» Problem to work on:
Set the listing down again exactly, please, apart from its pictures.

» Given material:
-------
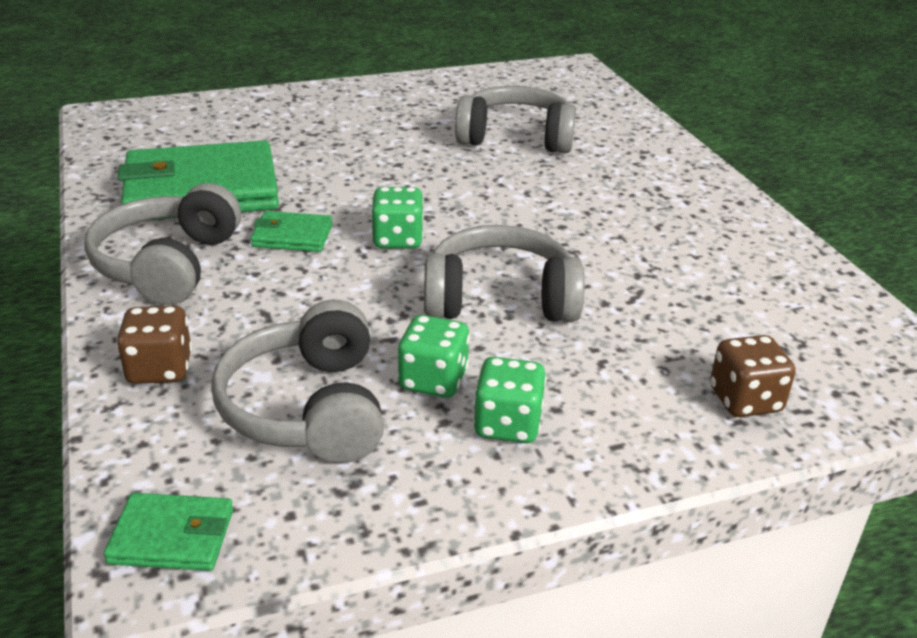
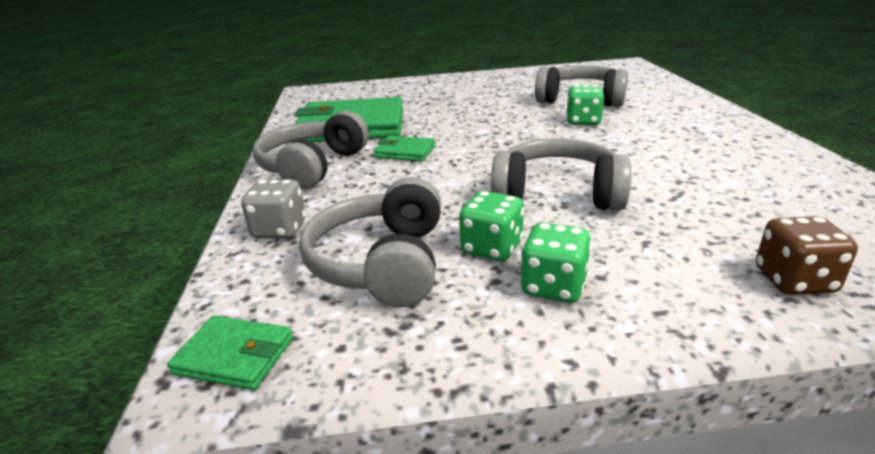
camera: 15 degrees right, 5 degrees down
brown dice [116,306,192,384] -> grey dice [241,180,306,239]
green dice [371,187,424,249] -> green dice moved to [566,85,604,125]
-------
» Result of the exercise:
camera: 15 degrees right, 5 degrees down
brown dice [116,306,192,384] -> grey dice [241,180,306,239]
green dice [371,187,424,249] -> green dice moved to [566,85,604,125]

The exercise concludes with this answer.